Below are lines of data, and only some are wanted. Please repeat exactly those from the line that has "none -> cyan plate A3 level 2" through the line that has "yellow brick A4:B4".

====== INFORMATION GIVEN

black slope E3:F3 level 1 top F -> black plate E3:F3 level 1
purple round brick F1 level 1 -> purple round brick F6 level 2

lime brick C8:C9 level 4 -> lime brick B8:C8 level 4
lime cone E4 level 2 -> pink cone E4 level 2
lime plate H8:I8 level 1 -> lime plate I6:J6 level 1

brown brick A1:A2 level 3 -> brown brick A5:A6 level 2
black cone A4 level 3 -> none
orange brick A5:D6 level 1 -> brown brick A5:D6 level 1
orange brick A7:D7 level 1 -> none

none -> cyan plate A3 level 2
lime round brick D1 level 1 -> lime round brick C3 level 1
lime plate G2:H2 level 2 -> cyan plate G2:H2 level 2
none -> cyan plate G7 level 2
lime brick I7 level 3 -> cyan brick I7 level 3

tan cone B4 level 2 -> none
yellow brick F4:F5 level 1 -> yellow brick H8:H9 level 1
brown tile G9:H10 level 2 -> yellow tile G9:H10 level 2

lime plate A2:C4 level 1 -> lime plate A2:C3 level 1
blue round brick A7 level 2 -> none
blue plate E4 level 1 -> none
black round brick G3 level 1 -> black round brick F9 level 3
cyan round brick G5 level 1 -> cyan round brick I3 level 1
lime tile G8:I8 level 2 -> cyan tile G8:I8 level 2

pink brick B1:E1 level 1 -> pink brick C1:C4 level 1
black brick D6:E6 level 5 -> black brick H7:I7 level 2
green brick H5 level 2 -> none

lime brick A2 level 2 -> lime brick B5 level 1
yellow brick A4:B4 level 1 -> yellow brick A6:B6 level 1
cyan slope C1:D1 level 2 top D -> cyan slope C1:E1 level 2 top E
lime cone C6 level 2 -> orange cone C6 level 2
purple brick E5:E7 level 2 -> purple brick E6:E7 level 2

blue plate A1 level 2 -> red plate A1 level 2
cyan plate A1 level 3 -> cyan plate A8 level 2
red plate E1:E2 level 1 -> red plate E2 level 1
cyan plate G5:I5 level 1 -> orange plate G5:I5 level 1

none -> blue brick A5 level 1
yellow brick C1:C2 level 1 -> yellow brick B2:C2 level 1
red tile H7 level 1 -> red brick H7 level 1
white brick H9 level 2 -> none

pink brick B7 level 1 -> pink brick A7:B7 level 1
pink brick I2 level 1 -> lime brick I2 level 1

============

# [EXERCISE ANSWER]
none -> cyan plate A3 level 2
lime round brick D1 level 1 -> lime round brick C3 level 1
lime plate G2:H2 level 2 -> cyan plate G2:H2 level 2
none -> cyan plate G7 level 2
lime brick I7 level 3 -> cyan brick I7 level 3

tan cone B4 level 2 -> none
yellow brick F4:F5 level 1 -> yellow brick H8:H9 level 1
brown tile G9:H10 level 2 -> yellow tile G9:H10 level 2

lime plate A2:C4 level 1 -> lime plate A2:C3 level 1
blue round brick A7 level 2 -> none
blue plate E4 level 1 -> none
black round brick G3 level 1 -> black round brick F9 level 3
cyan round brick G5 level 1 -> cyan round brick I3 level 1
lime tile G8:I8 level 2 -> cyan tile G8:I8 level 2

pink brick B1:E1 level 1 -> pink brick C1:C4 level 1
black brick D6:E6 level 5 -> black brick H7:I7 level 2
green brick H5 level 2 -> none

lime brick A2 level 2 -> lime brick B5 level 1
yellow brick A4:B4 level 1 -> yellow brick A6:B6 level 1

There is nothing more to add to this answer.